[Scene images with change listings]
--------------------------------

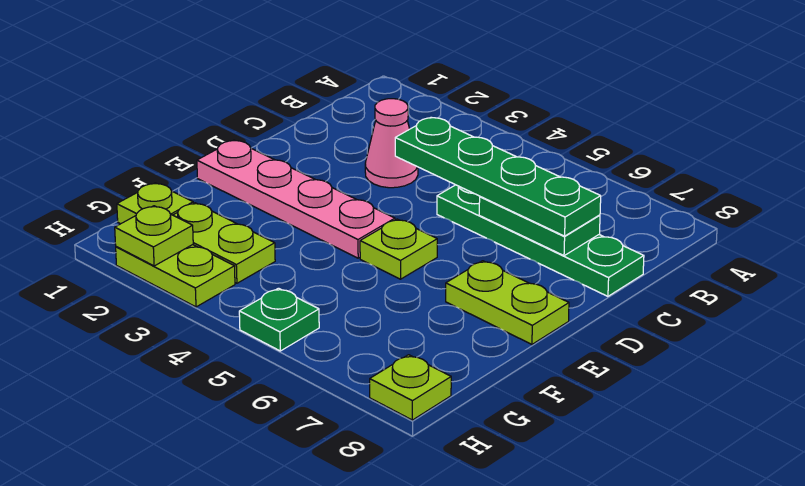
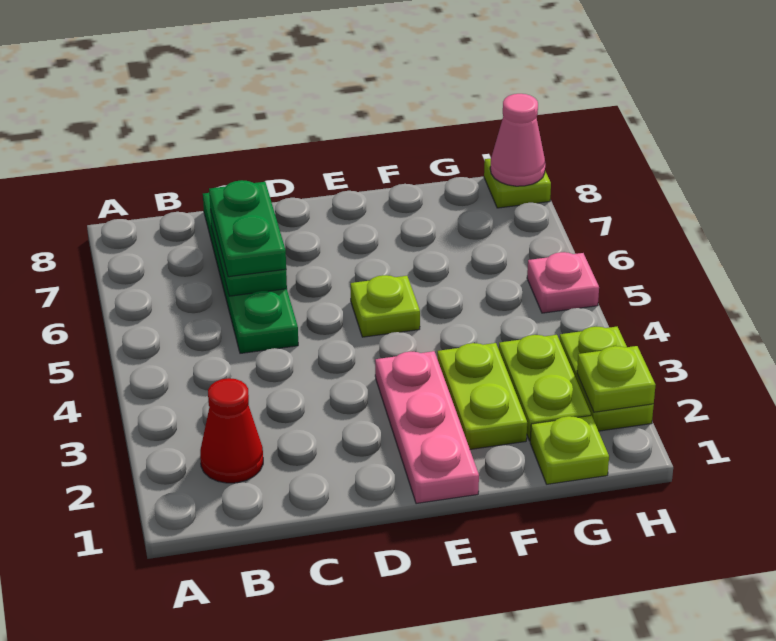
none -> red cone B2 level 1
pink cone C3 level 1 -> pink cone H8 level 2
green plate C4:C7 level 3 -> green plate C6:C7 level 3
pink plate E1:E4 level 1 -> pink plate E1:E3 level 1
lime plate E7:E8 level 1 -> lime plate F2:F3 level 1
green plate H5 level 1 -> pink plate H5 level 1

--------------------------------

§ TASK STATEMENT
Which lines of the data include the word "pink"? Copy each one.

§ ANSWER TO THIS EXERCISE
pink cone C3 level 1 -> pink cone H8 level 2
pink plate E1:E4 level 1 -> pink plate E1:E3 level 1
green plate H5 level 1 -> pink plate H5 level 1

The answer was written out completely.